Your objective: Reproduce precisely the lines of the listing below, starting with the line that contains "none -> tan brick F1:F2 level 1" and stopping after the line that contains "tan brick M1:M2"; include nothing else.

Provided records:
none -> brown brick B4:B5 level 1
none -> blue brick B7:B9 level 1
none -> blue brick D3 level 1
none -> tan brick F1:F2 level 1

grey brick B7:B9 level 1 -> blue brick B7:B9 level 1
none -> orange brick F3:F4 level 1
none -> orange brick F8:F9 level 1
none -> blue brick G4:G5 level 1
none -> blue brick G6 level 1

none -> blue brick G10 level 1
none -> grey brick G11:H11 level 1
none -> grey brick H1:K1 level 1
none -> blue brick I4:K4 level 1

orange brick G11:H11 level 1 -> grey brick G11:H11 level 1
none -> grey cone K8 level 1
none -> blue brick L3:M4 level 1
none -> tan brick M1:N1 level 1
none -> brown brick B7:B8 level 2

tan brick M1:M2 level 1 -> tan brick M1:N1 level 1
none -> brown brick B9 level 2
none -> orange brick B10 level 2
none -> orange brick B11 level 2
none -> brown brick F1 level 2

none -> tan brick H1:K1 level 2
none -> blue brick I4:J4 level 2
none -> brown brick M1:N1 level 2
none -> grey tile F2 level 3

Task solution:
none -> tan brick F1:F2 level 1

grey brick B7:B9 level 1 -> blue brick B7:B9 level 1
none -> orange brick F3:F4 level 1
none -> orange brick F8:F9 level 1
none -> blue brick G4:G5 level 1
none -> blue brick G6 level 1

none -> blue brick G10 level 1
none -> grey brick G11:H11 level 1
none -> grey brick H1:K1 level 1
none -> blue brick I4:K4 level 1

orange brick G11:H11 level 1 -> grey brick G11:H11 level 1
none -> grey cone K8 level 1
none -> blue brick L3:M4 level 1
none -> tan brick M1:N1 level 1
none -> brown brick B7:B8 level 2

tan brick M1:M2 level 1 -> tan brick M1:N1 level 1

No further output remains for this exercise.